EXERCISE INSTRUCTIONS | Check every line of the data for the string "white" and copy the ones that have it.

---- INFORMATION

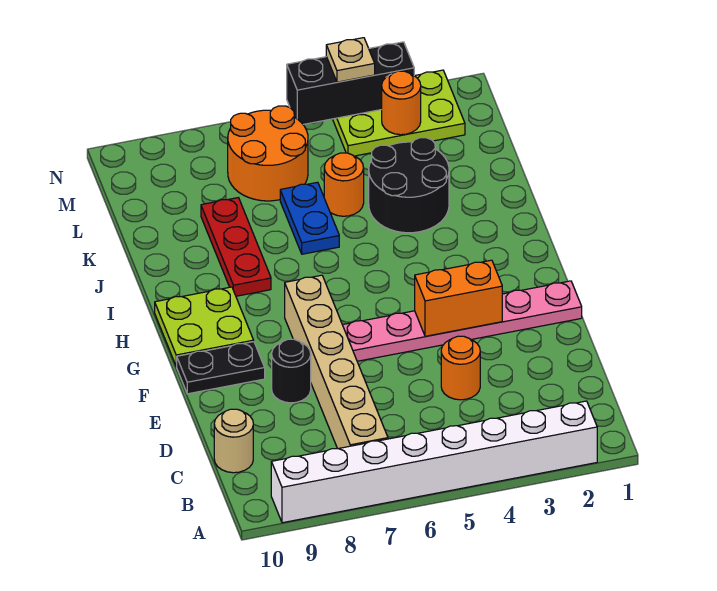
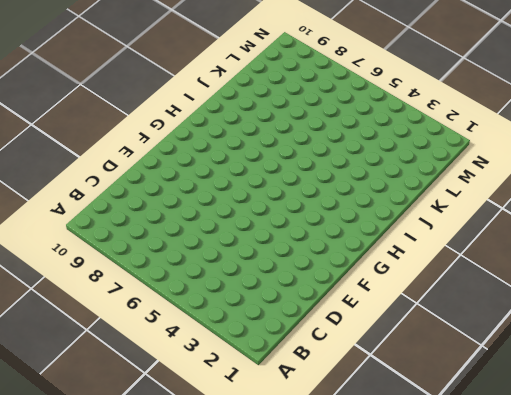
none -> white brick A2:A9 level 1
none -> tan brick B7:G7 level 1
none -> tan round brick C10 level 1

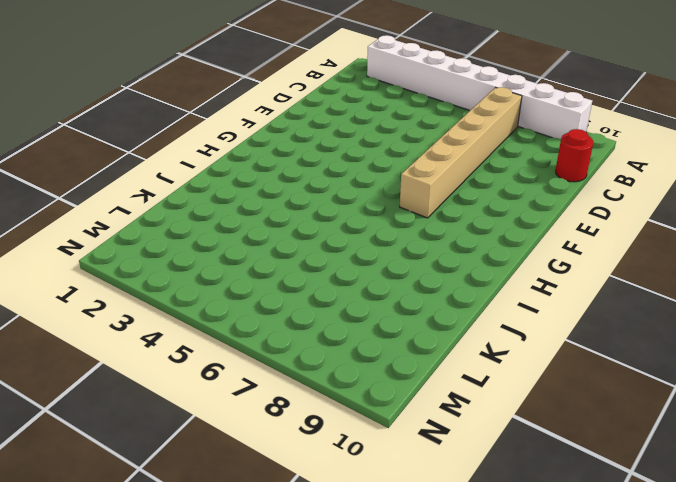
red round brick C10 level 1 -> tan round brick C10 level 1
none -> orange round brick D4 level 1
none -> black round brick E8 level 1
none -> pink plate F1:F6 level 1

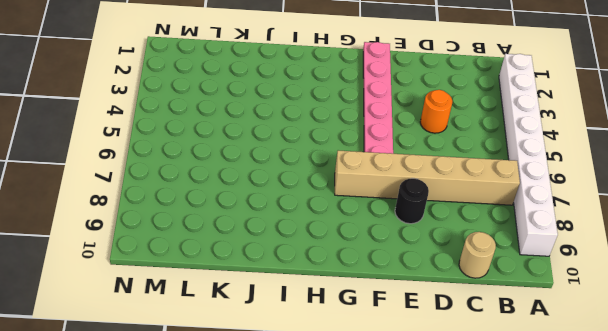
none -> black plate F9:F10 level 1
none -> lime plate G9:H10 level 1
none -> red plate I8:K8 level 1

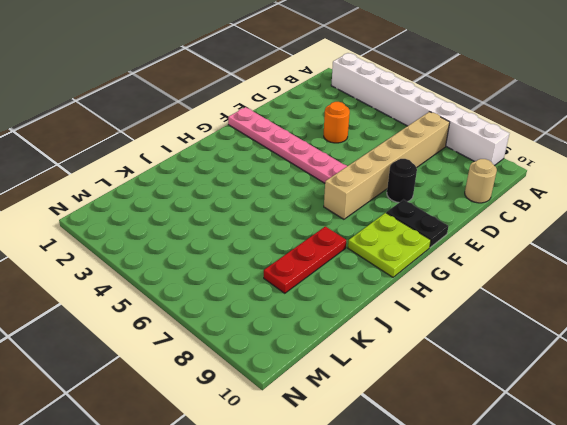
none -> black round brick J3:K4 level 1
none -> blue plate J6:K6 level 1
none -> orange round brick K5 level 1

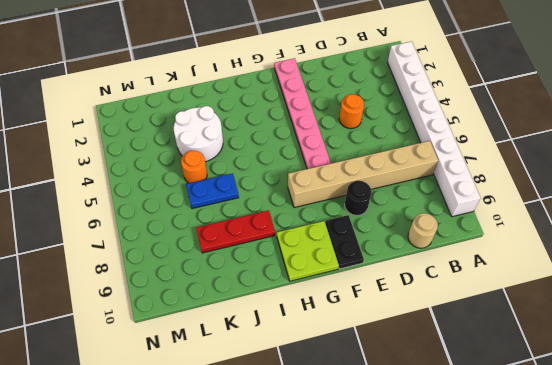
white round brick J3:K4 level 1 -> black round brick J3:K4 level 1
none -> orange round brick L6:M7 level 1
none -> lime plate M2:N4 level 1
none -> orange brick F3:F4 level 2

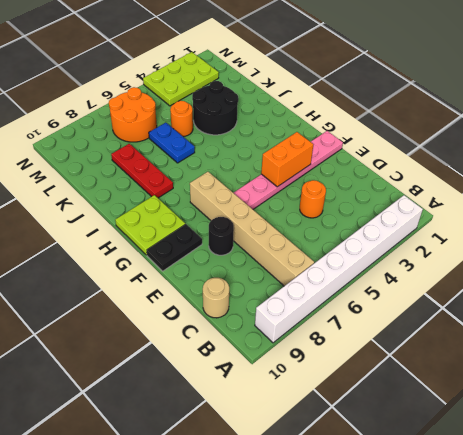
none -> orange round brick M3 level 2
none -> black brick N3:N5 level 2
none -> tan plate N4 level 3

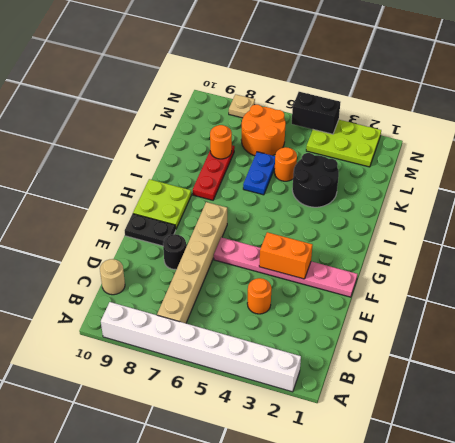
orange round brick K8 level 2 -> orange round brick M3 level 2
black brick N4:N5 level 2 -> black brick N3:N5 level 2
tan plate N8 level 1 -> tan plate N4 level 3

--------

SOLUTION FOR THIS PROBLEM |
none -> white brick A2:A9 level 1
white round brick J3:K4 level 1 -> black round brick J3:K4 level 1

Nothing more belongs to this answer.